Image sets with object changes
>>>

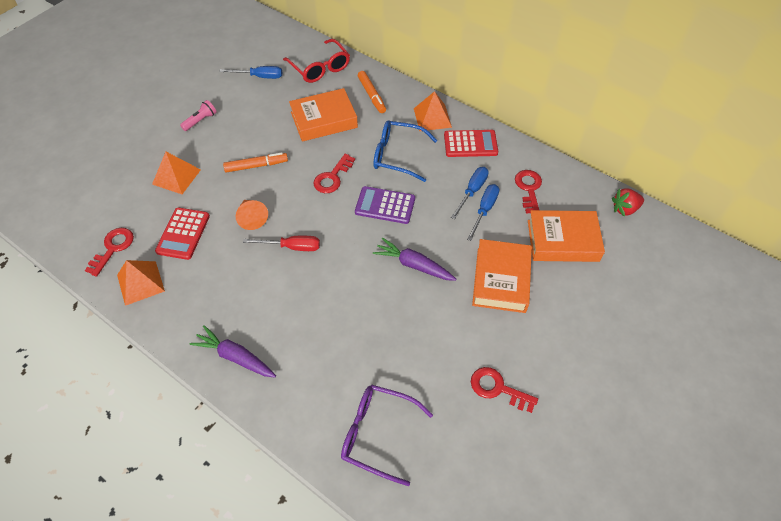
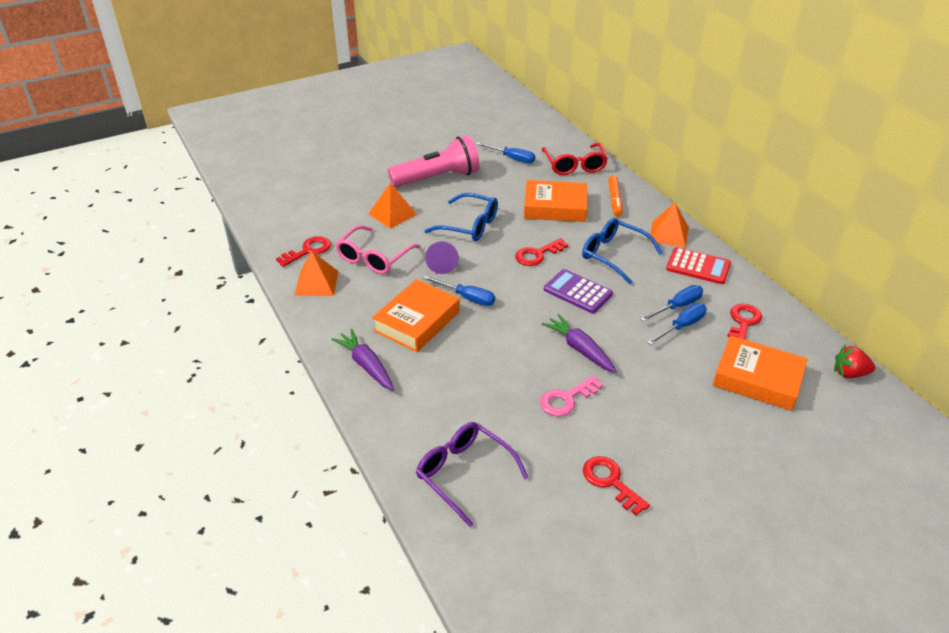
camera: 25 degrees right, 15 degrees down
(183, 234) = (374, 258): red calculator -> pink glasses
(200, 121) = (438, 178): pink flashlight -> pink flashlight, size x2.35
(252, 218) = (442, 264): orange cone -> purple cone
(256, 166) = (469, 225): orange marker -> blue glasses
(292, 247) = (467, 298): red screwdriver -> blue screwdriver
(426, 321) = (566, 399): none -> pink key
(501, 280) = (667, 391): orange book -> orange book (417, 321)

<<<

→ Instructions for the task: Go through the records line by line and give the number of lines with the string "pink" in them, stating nothing else.

→ Exercise result: 3